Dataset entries
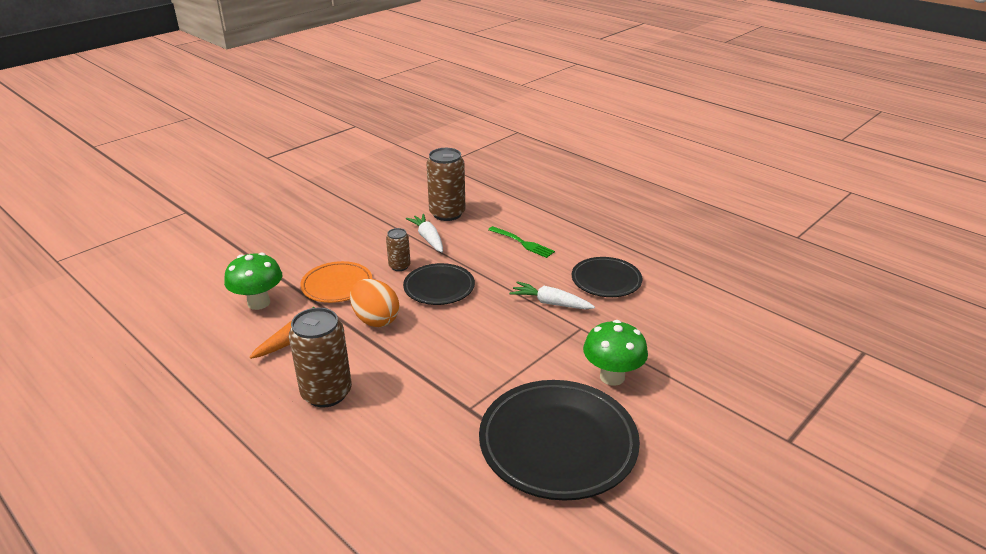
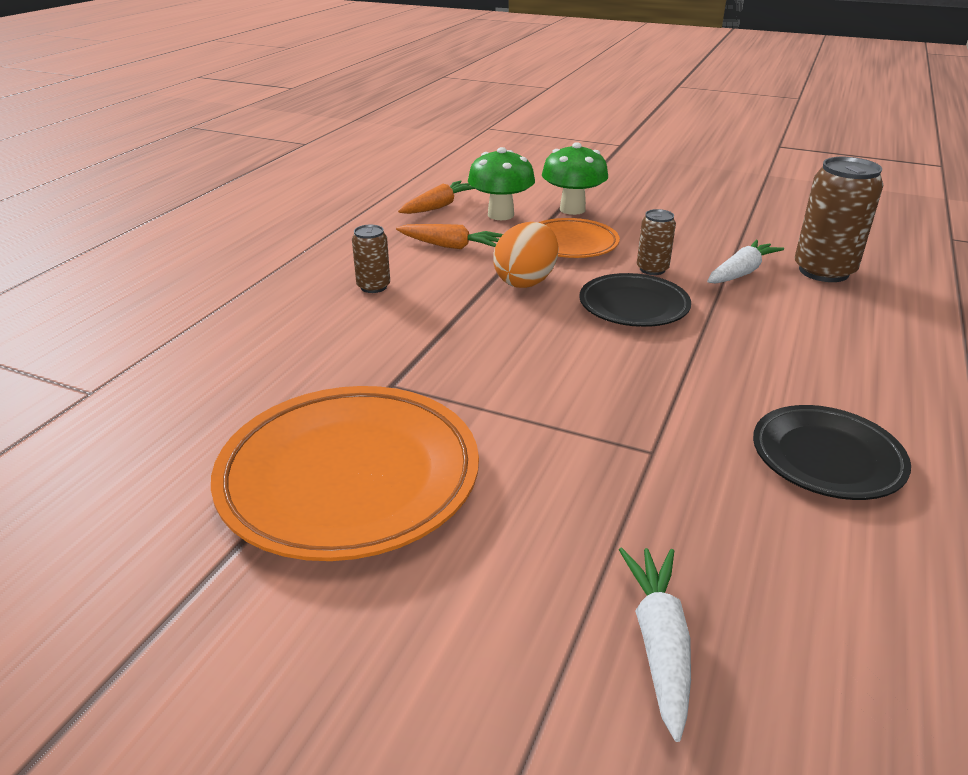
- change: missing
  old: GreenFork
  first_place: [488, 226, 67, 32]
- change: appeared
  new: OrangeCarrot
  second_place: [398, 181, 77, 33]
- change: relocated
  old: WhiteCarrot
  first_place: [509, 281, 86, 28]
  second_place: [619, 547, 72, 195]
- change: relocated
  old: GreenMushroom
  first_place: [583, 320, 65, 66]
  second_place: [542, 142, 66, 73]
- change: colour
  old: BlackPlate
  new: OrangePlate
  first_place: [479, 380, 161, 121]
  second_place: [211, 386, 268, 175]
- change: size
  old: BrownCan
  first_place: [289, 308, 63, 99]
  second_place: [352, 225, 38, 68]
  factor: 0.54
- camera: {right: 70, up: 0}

**Your objective**. Would you output, from the records above, exactly the run of lines that starts at the line containing "first_place: [488, 226, 67, 32]" and ends at the line containing "first_place: [583, 320, 65, 66]", and only that run?

**The completed task**.
  first_place: [488, 226, 67, 32]
- change: appeared
  new: OrangeCarrot
  second_place: [398, 181, 77, 33]
- change: relocated
  old: WhiteCarrot
  first_place: [509, 281, 86, 28]
  second_place: [619, 547, 72, 195]
- change: relocated
  old: GreenMushroom
  first_place: [583, 320, 65, 66]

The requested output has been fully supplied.